--- Given records Enclosed Below ---

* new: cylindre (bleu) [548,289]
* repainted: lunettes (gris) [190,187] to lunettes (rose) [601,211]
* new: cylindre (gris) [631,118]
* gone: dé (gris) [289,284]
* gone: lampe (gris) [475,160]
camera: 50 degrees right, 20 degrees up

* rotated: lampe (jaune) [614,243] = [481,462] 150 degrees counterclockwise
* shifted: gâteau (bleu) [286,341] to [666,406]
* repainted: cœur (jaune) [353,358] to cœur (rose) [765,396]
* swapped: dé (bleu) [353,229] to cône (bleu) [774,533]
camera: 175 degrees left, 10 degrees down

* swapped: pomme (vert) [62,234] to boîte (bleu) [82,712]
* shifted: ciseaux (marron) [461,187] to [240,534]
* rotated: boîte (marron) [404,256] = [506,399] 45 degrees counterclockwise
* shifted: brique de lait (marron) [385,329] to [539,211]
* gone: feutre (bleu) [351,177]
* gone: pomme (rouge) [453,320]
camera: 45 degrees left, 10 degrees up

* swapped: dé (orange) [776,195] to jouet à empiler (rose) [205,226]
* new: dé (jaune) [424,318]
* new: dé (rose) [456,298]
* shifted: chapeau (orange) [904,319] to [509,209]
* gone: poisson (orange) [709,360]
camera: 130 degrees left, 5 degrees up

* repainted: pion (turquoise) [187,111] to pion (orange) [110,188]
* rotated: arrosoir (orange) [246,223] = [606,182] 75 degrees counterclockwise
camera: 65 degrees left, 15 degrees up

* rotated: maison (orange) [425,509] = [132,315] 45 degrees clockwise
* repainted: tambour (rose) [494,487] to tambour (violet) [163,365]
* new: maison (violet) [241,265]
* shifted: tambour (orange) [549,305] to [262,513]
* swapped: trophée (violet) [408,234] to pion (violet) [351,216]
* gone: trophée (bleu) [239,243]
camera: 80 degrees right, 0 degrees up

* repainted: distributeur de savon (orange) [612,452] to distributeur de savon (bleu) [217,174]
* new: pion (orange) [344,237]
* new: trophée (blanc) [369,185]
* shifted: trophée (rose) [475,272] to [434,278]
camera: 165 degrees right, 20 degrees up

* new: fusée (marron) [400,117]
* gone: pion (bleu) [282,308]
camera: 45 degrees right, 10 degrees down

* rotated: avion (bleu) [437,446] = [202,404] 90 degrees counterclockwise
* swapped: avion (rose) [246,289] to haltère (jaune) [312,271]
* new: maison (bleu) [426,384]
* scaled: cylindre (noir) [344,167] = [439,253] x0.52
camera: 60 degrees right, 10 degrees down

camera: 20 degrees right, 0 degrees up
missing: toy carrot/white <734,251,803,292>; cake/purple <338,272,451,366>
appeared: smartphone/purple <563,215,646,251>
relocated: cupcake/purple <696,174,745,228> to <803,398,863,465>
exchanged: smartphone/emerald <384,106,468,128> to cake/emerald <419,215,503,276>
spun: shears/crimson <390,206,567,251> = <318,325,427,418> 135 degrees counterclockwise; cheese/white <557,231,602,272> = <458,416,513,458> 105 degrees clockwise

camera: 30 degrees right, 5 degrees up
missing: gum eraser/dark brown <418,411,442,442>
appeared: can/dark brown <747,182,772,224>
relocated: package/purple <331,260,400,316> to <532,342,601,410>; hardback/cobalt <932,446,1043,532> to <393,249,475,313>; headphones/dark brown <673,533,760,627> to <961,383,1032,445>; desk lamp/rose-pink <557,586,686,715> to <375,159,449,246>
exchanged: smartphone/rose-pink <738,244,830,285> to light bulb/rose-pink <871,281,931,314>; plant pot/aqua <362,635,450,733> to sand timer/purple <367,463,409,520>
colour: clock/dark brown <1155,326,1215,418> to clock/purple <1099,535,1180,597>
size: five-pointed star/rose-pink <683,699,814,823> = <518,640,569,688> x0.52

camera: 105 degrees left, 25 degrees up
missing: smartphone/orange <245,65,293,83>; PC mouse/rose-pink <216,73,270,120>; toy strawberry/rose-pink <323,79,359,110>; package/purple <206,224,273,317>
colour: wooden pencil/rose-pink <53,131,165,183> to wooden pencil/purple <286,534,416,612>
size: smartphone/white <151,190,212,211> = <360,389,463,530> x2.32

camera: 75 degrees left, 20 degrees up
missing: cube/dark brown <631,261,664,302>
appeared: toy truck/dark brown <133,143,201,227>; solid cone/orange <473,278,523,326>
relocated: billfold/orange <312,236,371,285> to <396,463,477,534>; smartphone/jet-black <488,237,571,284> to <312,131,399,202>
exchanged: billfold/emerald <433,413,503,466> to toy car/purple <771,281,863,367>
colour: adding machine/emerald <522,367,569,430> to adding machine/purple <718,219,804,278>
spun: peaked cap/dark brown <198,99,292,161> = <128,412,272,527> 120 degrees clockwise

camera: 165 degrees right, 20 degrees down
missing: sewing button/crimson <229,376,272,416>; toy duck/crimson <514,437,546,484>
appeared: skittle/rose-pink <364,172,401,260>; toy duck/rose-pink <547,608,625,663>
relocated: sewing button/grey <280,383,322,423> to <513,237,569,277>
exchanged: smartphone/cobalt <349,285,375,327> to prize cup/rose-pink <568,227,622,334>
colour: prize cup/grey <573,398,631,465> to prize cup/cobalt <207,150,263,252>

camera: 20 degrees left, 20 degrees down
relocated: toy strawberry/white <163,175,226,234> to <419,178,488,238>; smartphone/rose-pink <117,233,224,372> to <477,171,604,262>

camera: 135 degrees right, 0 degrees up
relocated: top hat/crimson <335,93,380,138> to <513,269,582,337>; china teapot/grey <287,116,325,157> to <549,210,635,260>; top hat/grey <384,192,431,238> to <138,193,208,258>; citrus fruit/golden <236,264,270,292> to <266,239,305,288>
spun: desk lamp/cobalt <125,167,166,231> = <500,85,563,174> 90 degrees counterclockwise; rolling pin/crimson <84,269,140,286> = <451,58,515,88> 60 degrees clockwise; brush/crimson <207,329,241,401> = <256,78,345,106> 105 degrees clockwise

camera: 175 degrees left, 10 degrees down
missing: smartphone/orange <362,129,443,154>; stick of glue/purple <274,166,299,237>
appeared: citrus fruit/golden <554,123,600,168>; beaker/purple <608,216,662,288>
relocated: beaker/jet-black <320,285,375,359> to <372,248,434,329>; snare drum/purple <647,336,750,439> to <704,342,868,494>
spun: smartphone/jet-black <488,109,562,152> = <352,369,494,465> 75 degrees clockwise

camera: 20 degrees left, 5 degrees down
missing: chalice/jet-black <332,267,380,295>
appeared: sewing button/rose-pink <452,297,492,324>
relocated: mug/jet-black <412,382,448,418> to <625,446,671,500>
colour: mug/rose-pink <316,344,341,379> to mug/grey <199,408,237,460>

--- End of Enclosed Given records ---

Each line of the data above is to be set down exactly.

* new: cylindre (bleu) [548,289]
* repainted: lunettes (gris) [190,187] to lunettes (rose) [601,211]
* new: cylindre (gris) [631,118]
* gone: dé (gris) [289,284]
* gone: lampe (gris) [475,160]
camera: 50 degrees right, 20 degrees up

* rotated: lampe (jaune) [614,243] = [481,462] 150 degrees counterclockwise
* shifted: gâteau (bleu) [286,341] to [666,406]
* repainted: cœur (jaune) [353,358] to cœur (rose) [765,396]
* swapped: dé (bleu) [353,229] to cône (bleu) [774,533]
camera: 175 degrees left, 10 degrees down

* swapped: pomme (vert) [62,234] to boîte (bleu) [82,712]
* shifted: ciseaux (marron) [461,187] to [240,534]
* rotated: boîte (marron) [404,256] = [506,399] 45 degrees counterclockwise
* shifted: brique de lait (marron) [385,329] to [539,211]
* gone: feutre (bleu) [351,177]
* gone: pomme (rouge) [453,320]
camera: 45 degrees left, 10 degrees up

* swapped: dé (orange) [776,195] to jouet à empiler (rose) [205,226]
* new: dé (jaune) [424,318]
* new: dé (rose) [456,298]
* shifted: chapeau (orange) [904,319] to [509,209]
* gone: poisson (orange) [709,360]
camera: 130 degrees left, 5 degrees up

* repainted: pion (turquoise) [187,111] to pion (orange) [110,188]
* rotated: arrosoir (orange) [246,223] = [606,182] 75 degrees counterclockwise
camera: 65 degrees left, 15 degrees up

* rotated: maison (orange) [425,509] = [132,315] 45 degrees clockwise
* repainted: tambour (rose) [494,487] to tambour (violet) [163,365]
* new: maison (violet) [241,265]
* shifted: tambour (orange) [549,305] to [262,513]
* swapped: trophée (violet) [408,234] to pion (violet) [351,216]
* gone: trophée (bleu) [239,243]
camera: 80 degrees right, 0 degrees up

* repainted: distributeur de savon (orange) [612,452] to distributeur de savon (bleu) [217,174]
* new: pion (orange) [344,237]
* new: trophée (blanc) [369,185]
* shifted: trophée (rose) [475,272] to [434,278]
camera: 165 degrees right, 20 degrees up

* new: fusée (marron) [400,117]
* gone: pion (bleu) [282,308]
camera: 45 degrees right, 10 degrees down

* rotated: avion (bleu) [437,446] = [202,404] 90 degrees counterclockwise
* swapped: avion (rose) [246,289] to haltère (jaune) [312,271]
* new: maison (bleu) [426,384]
* scaled: cylindre (noir) [344,167] = [439,253] x0.52
camera: 60 degrees right, 10 degrees down

camera: 20 degrees right, 0 degrees up
missing: toy carrot/white <734,251,803,292>; cake/purple <338,272,451,366>
appeared: smartphone/purple <563,215,646,251>
relocated: cupcake/purple <696,174,745,228> to <803,398,863,465>
exchanged: smartphone/emerald <384,106,468,128> to cake/emerald <419,215,503,276>
spun: shears/crimson <390,206,567,251> = <318,325,427,418> 135 degrees counterclockwise; cheese/white <557,231,602,272> = <458,416,513,458> 105 degrees clockwise

camera: 30 degrees right, 5 degrees up
missing: gum eraser/dark brown <418,411,442,442>
appeared: can/dark brown <747,182,772,224>
relocated: package/purple <331,260,400,316> to <532,342,601,410>; hardback/cobalt <932,446,1043,532> to <393,249,475,313>; headphones/dark brown <673,533,760,627> to <961,383,1032,445>; desk lamp/rose-pink <557,586,686,715> to <375,159,449,246>
exchanged: smartphone/rose-pink <738,244,830,285> to light bulb/rose-pink <871,281,931,314>; plant pot/aqua <362,635,450,733> to sand timer/purple <367,463,409,520>
colour: clock/dark brown <1155,326,1215,418> to clock/purple <1099,535,1180,597>
size: five-pointed star/rose-pink <683,699,814,823> = <518,640,569,688> x0.52

camera: 105 degrees left, 25 degrees up
missing: smartphone/orange <245,65,293,83>; PC mouse/rose-pink <216,73,270,120>; toy strawberry/rose-pink <323,79,359,110>; package/purple <206,224,273,317>
colour: wooden pencil/rose-pink <53,131,165,183> to wooden pencil/purple <286,534,416,612>
size: smartphone/white <151,190,212,211> = <360,389,463,530> x2.32

camera: 75 degrees left, 20 degrees up
missing: cube/dark brown <631,261,664,302>
appeared: toy truck/dark brown <133,143,201,227>; solid cone/orange <473,278,523,326>
relocated: billfold/orange <312,236,371,285> to <396,463,477,534>; smartphone/jet-black <488,237,571,284> to <312,131,399,202>
exchanged: billfold/emerald <433,413,503,466> to toy car/purple <771,281,863,367>
colour: adding machine/emerald <522,367,569,430> to adding machine/purple <718,219,804,278>
spun: peaked cap/dark brown <198,99,292,161> = <128,412,272,527> 120 degrees clockwise

camera: 165 degrees right, 20 degrees down
missing: sewing button/crimson <229,376,272,416>; toy duck/crimson <514,437,546,484>
appeared: skittle/rose-pink <364,172,401,260>; toy duck/rose-pink <547,608,625,663>
relocated: sewing button/grey <280,383,322,423> to <513,237,569,277>
exchanged: smartphone/cobalt <349,285,375,327> to prize cup/rose-pink <568,227,622,334>
colour: prize cup/grey <573,398,631,465> to prize cup/cobalt <207,150,263,252>

camera: 20 degrees left, 20 degrees down
relocated: toy strawberry/white <163,175,226,234> to <419,178,488,238>; smartphone/rose-pink <117,233,224,372> to <477,171,604,262>

camera: 135 degrees right, 0 degrees up
relocated: top hat/crimson <335,93,380,138> to <513,269,582,337>; china teapot/grey <287,116,325,157> to <549,210,635,260>; top hat/grey <384,192,431,238> to <138,193,208,258>; citrus fruit/golden <236,264,270,292> to <266,239,305,288>
spun: desk lamp/cobalt <125,167,166,231> = <500,85,563,174> 90 degrees counterclockwise; rolling pin/crimson <84,269,140,286> = <451,58,515,88> 60 degrees clockwise; brush/crimson <207,329,241,401> = <256,78,345,106> 105 degrees clockwise

camera: 175 degrees left, 10 degrees down
missing: smartphone/orange <362,129,443,154>; stick of glue/purple <274,166,299,237>
appeared: citrus fruit/golden <554,123,600,168>; beaker/purple <608,216,662,288>
relocated: beaker/jet-black <320,285,375,359> to <372,248,434,329>; snare drum/purple <647,336,750,439> to <704,342,868,494>
spun: smartphone/jet-black <488,109,562,152> = <352,369,494,465> 75 degrees clockwise

camera: 20 degrees left, 5 degrees down
missing: chalice/jet-black <332,267,380,295>
appeared: sewing button/rose-pink <452,297,492,324>
relocated: mug/jet-black <412,382,448,418> to <625,446,671,500>
colour: mug/rose-pink <316,344,341,379> to mug/grey <199,408,237,460>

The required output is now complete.